• [What this task involves]:
Report how many lines below contain the word "switch". Give only the number.

(Modification records)
****************************************

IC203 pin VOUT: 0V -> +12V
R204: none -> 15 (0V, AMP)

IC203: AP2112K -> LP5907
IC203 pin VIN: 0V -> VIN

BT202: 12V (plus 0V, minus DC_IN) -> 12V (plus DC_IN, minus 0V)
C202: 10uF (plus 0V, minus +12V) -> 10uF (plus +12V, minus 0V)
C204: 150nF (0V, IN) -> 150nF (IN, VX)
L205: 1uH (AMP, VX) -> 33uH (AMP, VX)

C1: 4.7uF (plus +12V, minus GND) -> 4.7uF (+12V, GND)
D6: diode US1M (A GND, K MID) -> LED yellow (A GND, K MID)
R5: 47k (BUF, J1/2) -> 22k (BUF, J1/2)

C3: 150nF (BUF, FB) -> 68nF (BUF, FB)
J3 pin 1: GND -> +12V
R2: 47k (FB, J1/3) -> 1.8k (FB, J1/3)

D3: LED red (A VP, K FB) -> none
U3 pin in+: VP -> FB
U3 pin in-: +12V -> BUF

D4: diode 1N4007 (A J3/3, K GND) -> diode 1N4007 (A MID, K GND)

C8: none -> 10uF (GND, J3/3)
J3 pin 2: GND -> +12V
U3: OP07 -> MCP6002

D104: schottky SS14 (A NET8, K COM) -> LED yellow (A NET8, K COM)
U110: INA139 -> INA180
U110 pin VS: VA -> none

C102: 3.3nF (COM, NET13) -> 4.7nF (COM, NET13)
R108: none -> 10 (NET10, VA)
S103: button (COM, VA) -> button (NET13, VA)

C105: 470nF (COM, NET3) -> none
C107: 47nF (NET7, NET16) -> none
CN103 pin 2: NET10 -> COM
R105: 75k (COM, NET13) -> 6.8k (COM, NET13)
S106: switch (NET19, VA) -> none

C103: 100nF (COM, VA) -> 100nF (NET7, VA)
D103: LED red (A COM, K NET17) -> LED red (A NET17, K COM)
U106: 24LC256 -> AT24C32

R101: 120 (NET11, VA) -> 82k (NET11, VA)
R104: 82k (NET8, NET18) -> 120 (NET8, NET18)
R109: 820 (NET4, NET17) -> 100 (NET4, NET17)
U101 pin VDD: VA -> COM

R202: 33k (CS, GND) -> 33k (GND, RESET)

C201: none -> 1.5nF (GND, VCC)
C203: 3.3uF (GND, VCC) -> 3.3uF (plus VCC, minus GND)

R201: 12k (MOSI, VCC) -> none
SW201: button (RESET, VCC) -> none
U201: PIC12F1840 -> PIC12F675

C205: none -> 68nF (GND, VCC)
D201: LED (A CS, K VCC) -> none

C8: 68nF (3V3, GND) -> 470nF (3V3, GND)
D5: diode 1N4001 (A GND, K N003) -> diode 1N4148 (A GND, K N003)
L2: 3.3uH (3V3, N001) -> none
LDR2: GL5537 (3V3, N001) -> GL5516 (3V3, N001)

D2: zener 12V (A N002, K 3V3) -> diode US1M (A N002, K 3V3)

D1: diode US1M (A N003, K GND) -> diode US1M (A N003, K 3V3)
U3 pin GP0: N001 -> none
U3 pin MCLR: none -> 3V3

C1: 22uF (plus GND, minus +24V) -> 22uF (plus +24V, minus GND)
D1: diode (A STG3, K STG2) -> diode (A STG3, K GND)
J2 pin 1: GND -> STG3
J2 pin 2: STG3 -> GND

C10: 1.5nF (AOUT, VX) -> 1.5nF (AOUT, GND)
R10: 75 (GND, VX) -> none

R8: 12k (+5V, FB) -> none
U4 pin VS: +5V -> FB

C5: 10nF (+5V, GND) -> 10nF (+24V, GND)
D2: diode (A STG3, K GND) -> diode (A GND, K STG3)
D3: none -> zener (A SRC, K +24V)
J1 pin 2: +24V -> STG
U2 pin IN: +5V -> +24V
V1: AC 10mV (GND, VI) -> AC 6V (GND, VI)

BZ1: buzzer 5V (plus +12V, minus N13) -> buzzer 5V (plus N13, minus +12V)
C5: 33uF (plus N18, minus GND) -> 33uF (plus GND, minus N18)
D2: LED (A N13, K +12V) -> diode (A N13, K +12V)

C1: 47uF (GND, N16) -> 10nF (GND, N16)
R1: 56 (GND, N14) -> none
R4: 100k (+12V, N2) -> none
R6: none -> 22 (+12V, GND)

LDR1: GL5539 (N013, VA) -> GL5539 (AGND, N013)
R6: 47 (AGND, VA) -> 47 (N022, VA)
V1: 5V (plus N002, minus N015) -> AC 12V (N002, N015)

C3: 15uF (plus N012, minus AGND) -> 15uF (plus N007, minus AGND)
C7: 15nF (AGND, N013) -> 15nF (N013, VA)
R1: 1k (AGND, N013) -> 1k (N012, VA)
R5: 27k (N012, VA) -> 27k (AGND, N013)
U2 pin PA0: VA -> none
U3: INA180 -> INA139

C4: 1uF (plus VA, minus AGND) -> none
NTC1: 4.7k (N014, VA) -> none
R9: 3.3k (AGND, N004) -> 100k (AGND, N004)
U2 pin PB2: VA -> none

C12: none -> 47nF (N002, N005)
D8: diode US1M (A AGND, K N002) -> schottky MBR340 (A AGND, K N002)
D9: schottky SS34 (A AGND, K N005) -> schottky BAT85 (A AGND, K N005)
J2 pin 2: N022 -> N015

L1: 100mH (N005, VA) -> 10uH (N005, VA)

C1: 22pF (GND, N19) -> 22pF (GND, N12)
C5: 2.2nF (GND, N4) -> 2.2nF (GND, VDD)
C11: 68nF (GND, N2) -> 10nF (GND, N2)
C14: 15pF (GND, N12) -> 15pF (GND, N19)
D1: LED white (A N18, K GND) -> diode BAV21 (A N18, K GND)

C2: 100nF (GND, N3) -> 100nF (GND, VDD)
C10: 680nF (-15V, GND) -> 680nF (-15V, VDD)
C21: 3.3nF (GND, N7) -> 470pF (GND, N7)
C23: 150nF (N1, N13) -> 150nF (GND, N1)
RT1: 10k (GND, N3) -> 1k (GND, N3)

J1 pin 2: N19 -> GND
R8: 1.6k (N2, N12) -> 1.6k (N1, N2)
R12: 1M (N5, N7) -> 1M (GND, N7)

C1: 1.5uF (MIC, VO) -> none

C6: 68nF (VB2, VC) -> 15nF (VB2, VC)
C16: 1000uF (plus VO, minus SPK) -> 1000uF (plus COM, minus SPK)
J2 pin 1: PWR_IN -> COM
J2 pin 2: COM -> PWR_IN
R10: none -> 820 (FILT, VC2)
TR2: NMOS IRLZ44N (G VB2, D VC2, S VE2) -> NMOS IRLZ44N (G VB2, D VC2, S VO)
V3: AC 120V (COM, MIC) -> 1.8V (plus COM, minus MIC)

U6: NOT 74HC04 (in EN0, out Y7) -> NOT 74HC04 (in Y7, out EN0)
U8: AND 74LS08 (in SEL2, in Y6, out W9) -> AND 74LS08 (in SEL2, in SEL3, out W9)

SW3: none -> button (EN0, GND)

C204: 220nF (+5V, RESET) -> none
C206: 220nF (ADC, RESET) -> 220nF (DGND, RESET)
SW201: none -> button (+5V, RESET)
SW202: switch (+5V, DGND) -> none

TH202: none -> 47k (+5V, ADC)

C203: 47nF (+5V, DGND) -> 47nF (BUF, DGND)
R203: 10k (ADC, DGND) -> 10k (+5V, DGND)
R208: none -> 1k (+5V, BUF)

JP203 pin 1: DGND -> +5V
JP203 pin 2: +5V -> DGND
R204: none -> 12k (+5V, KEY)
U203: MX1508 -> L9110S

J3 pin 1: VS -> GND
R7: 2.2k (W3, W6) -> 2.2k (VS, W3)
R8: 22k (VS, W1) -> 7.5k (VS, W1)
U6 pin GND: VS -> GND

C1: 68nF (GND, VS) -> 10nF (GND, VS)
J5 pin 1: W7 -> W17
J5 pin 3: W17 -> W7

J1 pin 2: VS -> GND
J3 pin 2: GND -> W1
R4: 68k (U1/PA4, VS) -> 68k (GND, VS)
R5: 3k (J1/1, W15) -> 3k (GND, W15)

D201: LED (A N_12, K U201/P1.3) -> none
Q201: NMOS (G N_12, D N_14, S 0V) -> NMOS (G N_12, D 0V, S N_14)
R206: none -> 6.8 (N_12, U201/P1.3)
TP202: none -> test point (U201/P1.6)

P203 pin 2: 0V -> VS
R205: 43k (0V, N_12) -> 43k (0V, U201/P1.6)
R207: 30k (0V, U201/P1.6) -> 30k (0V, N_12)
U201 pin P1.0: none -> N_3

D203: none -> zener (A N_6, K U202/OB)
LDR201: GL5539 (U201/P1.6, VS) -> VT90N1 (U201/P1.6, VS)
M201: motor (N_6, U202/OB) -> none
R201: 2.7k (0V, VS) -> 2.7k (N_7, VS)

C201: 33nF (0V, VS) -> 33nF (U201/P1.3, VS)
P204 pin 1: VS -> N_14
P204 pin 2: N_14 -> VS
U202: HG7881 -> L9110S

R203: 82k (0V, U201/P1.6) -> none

****************************************

• [Response below]:
2